**SET PROBLEM**
The records underneath are to be repeated exactly, with the pictures left out.

**DATA FOR THIS TASK**
-- Begin --
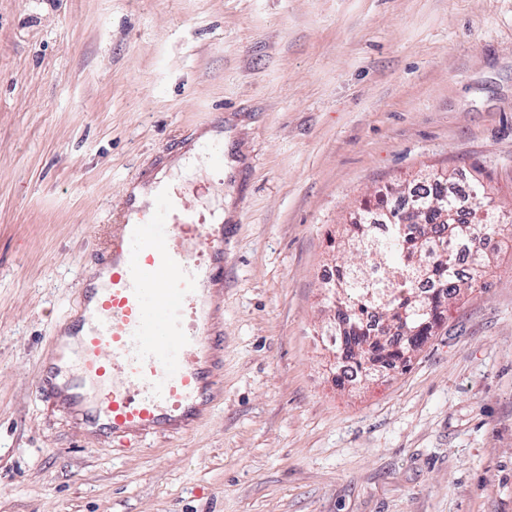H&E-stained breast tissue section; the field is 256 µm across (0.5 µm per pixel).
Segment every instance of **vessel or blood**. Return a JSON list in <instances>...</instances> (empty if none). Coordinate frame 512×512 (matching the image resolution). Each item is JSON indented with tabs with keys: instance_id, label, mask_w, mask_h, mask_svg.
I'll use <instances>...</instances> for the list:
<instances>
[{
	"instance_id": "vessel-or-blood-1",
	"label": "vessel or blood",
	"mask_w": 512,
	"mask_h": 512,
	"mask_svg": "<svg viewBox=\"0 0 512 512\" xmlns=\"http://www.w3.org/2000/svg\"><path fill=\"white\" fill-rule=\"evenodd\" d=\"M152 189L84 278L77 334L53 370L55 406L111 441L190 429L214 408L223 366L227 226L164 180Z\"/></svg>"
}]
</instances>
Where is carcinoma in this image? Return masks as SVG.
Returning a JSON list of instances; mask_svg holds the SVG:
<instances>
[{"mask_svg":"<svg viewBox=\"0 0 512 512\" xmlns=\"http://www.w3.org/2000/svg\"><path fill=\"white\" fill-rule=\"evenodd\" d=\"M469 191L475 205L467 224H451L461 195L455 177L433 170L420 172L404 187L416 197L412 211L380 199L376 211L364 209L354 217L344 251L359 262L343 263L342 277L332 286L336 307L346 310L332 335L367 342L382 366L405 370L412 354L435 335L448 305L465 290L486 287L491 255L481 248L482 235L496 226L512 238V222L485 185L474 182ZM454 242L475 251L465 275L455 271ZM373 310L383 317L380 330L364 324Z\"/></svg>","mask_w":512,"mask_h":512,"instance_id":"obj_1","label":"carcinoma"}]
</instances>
-- End --
**RESULT OF THE EXERCISE**
H&E-stained breast tissue section; the field is 256 µm across (0.5 µm per pixel).
Segment every instance of **vessel or blood**. Return a JSON list in <instances>...</instances> (empty if none). Coordinate frame 512×512 (matching the image resolution). Each item is JSON indented with tabs with keys: instance_id, label, mask_w, mask_h, mask_svg.
I'll use <instances>...</instances> for the list:
<instances>
[{
	"instance_id": "vessel-or-blood-1",
	"label": "vessel or blood",
	"mask_w": 512,
	"mask_h": 512,
	"mask_svg": "<svg viewBox=\"0 0 512 512\" xmlns=\"http://www.w3.org/2000/svg\"><path fill=\"white\" fill-rule=\"evenodd\" d=\"M152 189L84 278L77 334L53 370L55 406L111 441L190 429L214 408L223 366L227 226L164 180Z\"/></svg>"
}]
</instances>
Where is carcinoma in this image? Return masks as SVG.
Returning a JSON list of instances; mask_svg holds the SVG:
<instances>
[{"mask_svg":"<svg viewBox=\"0 0 512 512\" xmlns=\"http://www.w3.org/2000/svg\"><path fill=\"white\" fill-rule=\"evenodd\" d=\"M469 191L475 205L467 224H451L461 195L455 177L433 170L420 172L404 187L416 197L412 211L380 199L376 211L364 209L354 217L344 251L359 262L343 263L342 277L332 286L336 307L346 310L332 335L367 342L382 366L405 370L412 354L435 335L448 305L465 290L486 287L491 255L481 248L482 235L496 226L512 238V222L485 185L474 182ZM454 242L475 251L465 275L455 271ZM373 310L383 317L380 330L364 324Z\"/></svg>","mask_w":512,"mask_h":512,"instance_id":"obj_1","label":"carcinoma"}]
</instances>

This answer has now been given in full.